Dataset items:
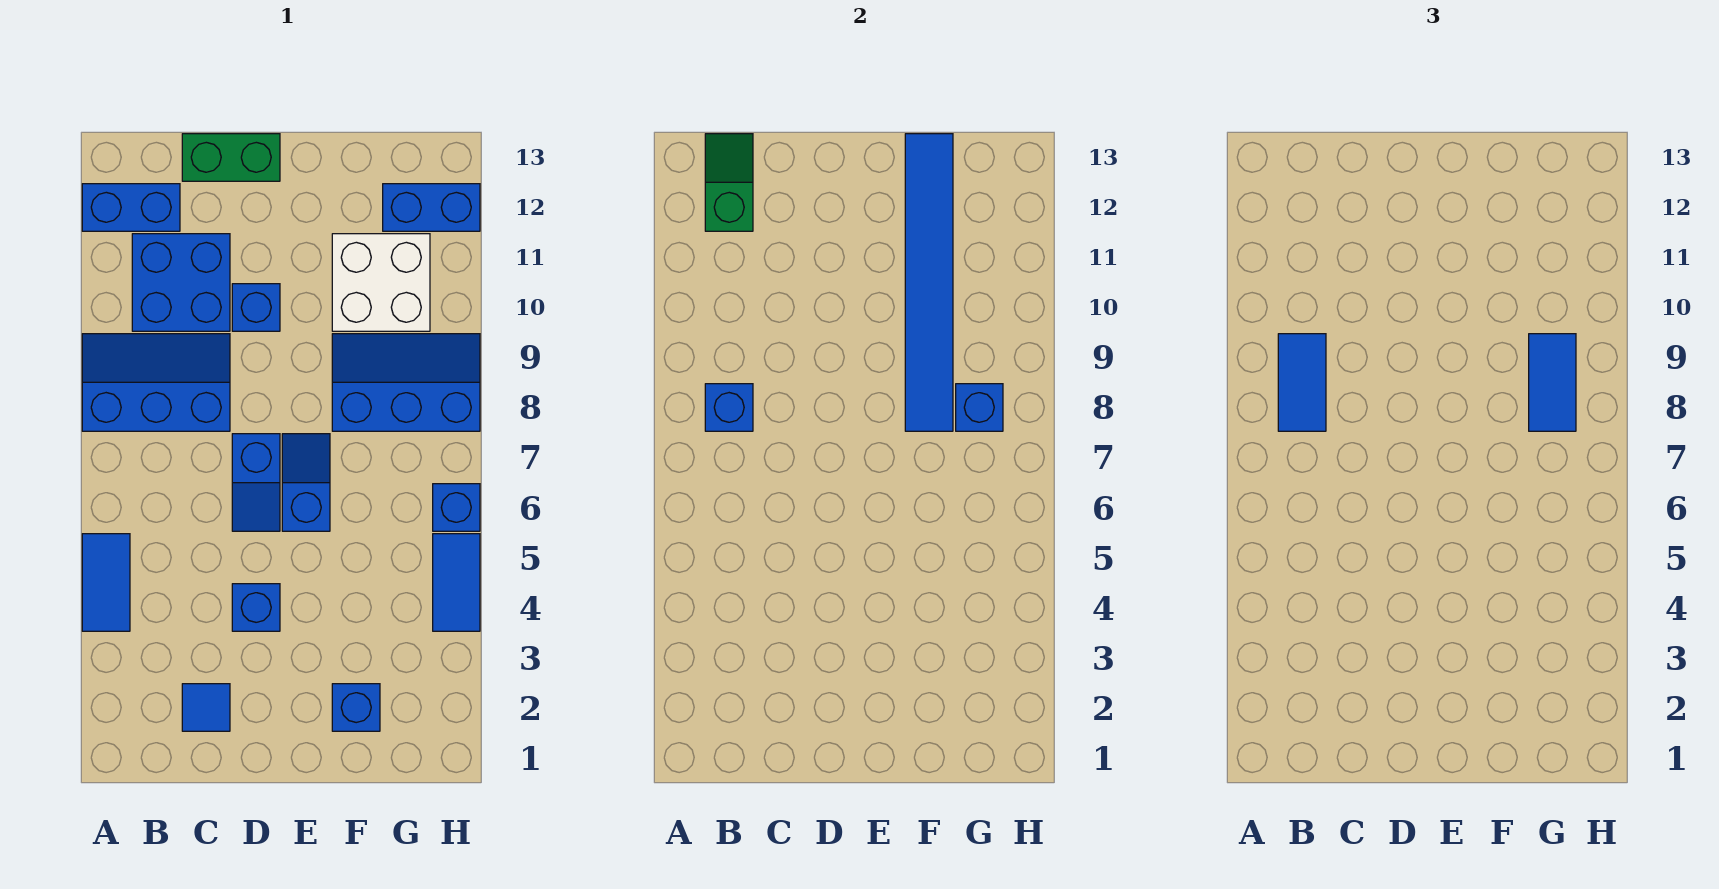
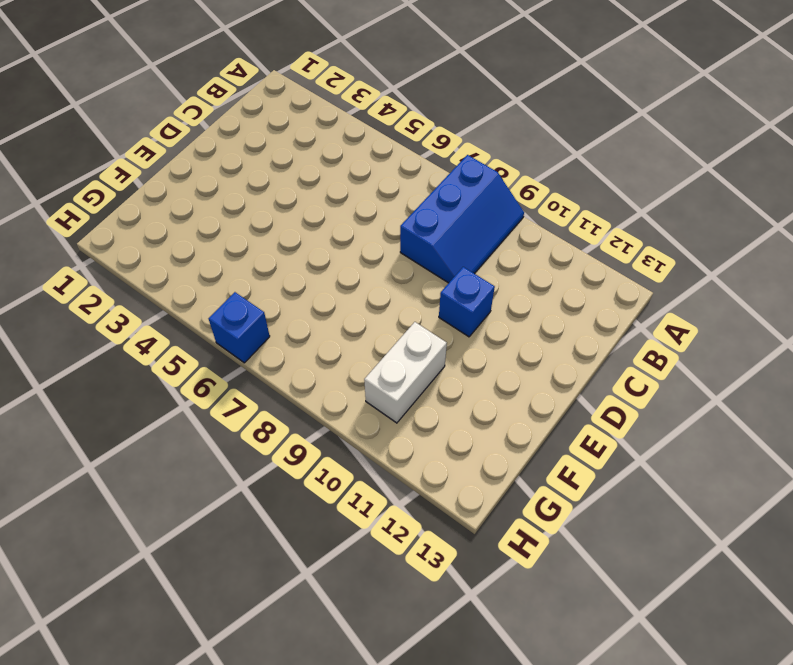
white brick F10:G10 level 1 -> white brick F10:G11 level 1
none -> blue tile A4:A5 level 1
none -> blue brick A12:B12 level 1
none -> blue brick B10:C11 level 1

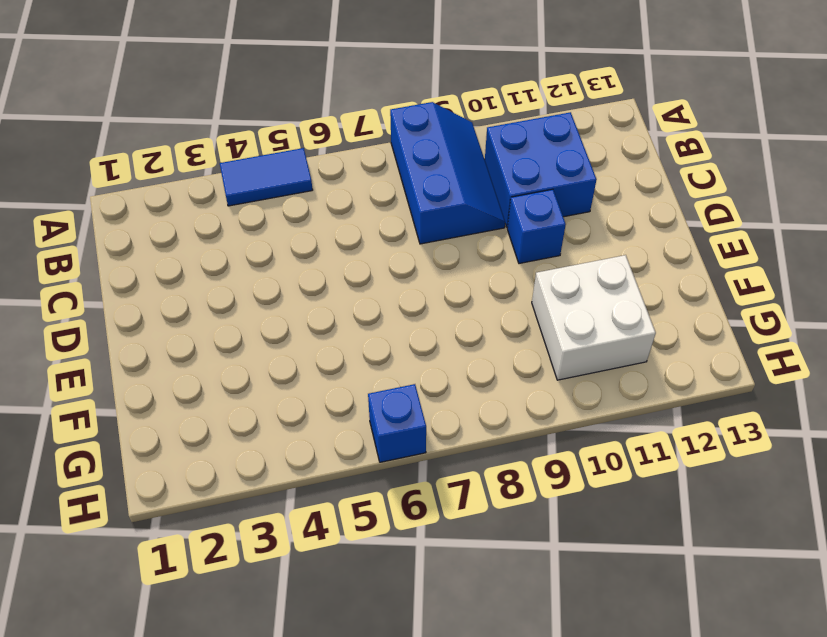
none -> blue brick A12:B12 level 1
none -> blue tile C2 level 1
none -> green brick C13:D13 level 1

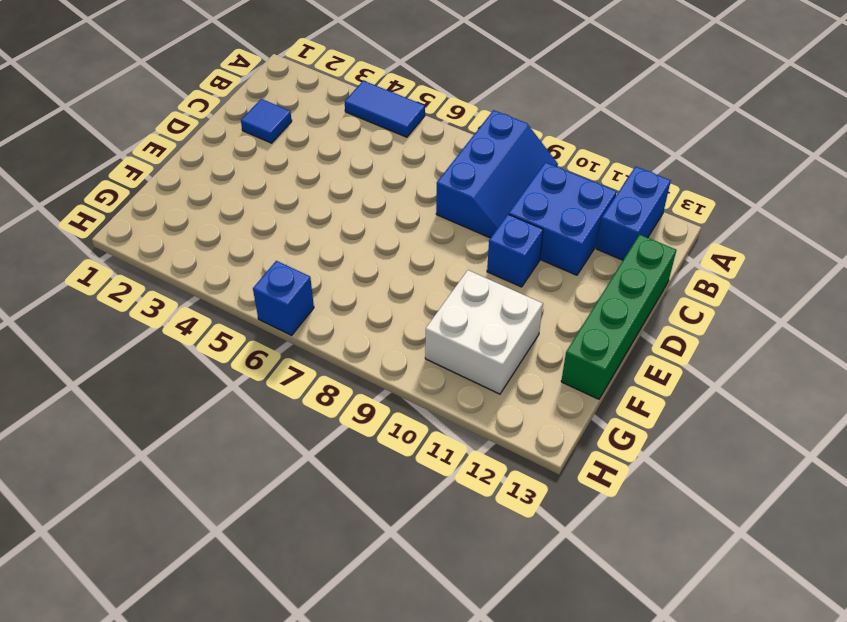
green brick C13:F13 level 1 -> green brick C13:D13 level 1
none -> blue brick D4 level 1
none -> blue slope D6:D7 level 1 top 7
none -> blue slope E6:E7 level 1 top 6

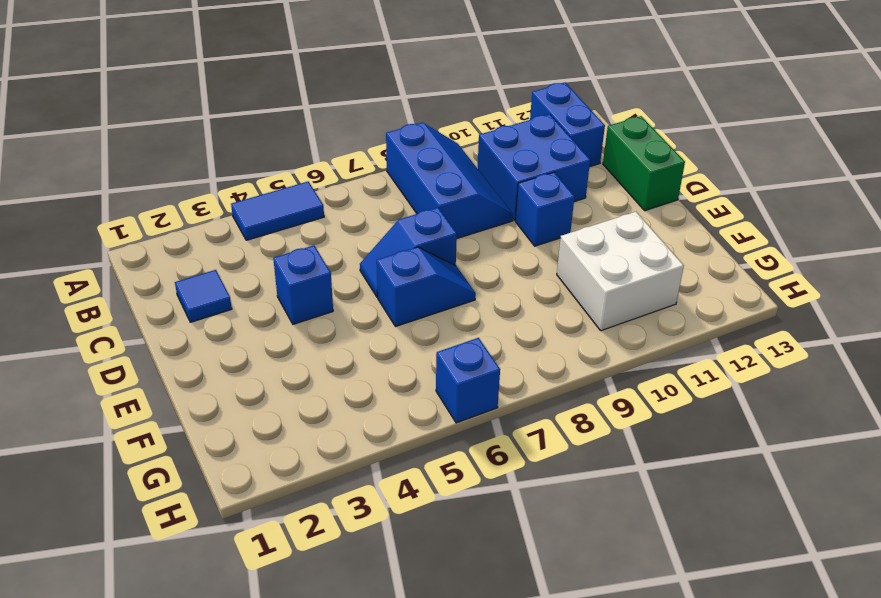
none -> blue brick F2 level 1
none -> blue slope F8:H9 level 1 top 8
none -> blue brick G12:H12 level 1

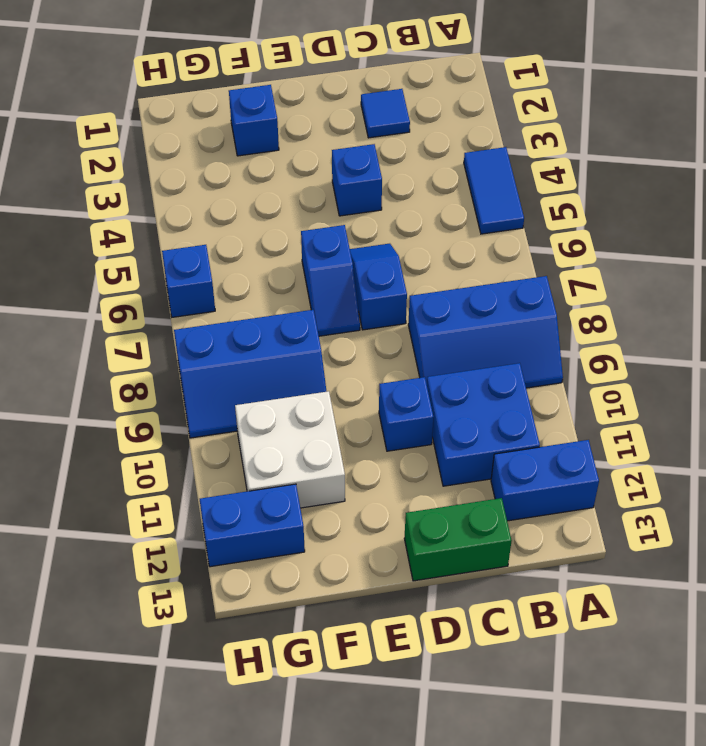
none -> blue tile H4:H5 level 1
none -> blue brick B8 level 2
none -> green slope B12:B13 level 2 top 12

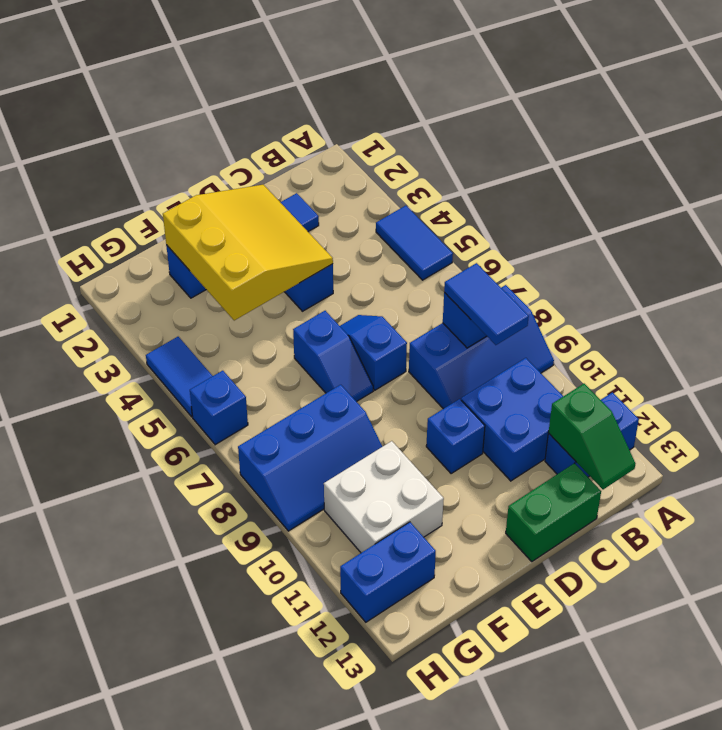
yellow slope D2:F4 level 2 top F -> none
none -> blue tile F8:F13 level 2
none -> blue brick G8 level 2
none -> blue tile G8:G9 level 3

--

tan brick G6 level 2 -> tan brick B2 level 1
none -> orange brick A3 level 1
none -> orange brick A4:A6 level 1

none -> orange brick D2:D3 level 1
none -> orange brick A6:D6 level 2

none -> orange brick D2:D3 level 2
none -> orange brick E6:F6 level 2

#### What you need to do:
Check every line of the entries for "tile" and report how many lines contain it, without any other words.

#### Written response:
5